## Data for the task
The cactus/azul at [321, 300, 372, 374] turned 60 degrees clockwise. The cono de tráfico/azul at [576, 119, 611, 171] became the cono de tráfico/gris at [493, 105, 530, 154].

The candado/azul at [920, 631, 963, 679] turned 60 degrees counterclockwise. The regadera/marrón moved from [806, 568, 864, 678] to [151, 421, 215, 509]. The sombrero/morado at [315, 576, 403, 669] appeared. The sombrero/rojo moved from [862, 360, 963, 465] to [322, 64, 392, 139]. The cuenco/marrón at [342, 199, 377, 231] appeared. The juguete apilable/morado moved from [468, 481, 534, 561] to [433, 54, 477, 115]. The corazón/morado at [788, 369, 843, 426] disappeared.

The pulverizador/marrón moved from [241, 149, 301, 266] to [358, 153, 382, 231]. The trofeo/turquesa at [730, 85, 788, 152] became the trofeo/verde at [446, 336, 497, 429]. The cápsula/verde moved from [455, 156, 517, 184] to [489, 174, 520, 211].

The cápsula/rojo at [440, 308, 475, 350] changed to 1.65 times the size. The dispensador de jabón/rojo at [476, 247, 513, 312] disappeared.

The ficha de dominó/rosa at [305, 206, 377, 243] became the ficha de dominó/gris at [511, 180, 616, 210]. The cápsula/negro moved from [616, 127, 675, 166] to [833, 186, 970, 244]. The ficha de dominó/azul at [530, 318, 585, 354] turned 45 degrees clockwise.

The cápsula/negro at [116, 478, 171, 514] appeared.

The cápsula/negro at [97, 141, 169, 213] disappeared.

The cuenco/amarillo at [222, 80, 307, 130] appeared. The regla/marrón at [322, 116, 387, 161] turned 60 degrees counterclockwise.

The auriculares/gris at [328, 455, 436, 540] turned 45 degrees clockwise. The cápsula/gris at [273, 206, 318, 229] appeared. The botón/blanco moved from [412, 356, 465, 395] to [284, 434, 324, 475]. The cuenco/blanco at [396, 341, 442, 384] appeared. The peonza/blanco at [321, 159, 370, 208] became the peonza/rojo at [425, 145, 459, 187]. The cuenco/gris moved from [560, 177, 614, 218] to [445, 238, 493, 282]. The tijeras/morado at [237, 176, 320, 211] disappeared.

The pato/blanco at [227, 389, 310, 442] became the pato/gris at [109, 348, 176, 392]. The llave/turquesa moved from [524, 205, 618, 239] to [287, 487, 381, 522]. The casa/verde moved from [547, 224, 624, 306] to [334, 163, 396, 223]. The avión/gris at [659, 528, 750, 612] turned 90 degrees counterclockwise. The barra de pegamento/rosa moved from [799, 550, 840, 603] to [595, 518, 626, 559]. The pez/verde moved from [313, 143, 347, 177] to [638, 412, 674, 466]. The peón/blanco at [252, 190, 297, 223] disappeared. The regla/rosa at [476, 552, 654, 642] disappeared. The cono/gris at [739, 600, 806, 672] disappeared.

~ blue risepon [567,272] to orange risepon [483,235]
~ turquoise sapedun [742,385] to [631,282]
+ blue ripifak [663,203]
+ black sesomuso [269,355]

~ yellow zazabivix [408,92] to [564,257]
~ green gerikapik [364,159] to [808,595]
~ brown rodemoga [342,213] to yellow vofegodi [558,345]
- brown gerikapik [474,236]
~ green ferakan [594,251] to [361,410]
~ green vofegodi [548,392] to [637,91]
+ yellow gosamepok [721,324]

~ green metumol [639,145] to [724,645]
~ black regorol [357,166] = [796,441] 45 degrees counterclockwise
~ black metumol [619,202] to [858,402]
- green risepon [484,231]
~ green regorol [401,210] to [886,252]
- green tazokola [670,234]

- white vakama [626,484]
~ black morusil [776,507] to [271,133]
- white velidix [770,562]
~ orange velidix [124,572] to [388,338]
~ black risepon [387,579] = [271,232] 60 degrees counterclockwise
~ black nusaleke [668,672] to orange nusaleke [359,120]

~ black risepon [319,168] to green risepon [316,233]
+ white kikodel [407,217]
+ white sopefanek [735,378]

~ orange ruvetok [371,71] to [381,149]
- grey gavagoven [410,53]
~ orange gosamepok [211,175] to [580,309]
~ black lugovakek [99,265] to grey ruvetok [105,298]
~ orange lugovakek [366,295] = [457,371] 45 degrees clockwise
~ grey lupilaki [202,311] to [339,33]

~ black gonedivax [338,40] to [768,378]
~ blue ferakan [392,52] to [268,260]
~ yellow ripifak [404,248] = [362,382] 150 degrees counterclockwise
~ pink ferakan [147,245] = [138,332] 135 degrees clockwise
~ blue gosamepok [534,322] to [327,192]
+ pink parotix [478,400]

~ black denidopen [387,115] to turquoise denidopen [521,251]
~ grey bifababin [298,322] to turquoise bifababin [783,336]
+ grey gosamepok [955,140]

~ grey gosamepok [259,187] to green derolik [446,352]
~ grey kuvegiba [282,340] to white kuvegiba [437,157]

## Work instructions
Copy the lines above exactly, beginning at the line that has "orange risepon [483,235]" and stopping after the line that has "blue ripifak [663,203]", and omit the rest.

## Result below
~ blue risepon [567,272] to orange risepon [483,235]
~ turquoise sapedun [742,385] to [631,282]
+ blue ripifak [663,203]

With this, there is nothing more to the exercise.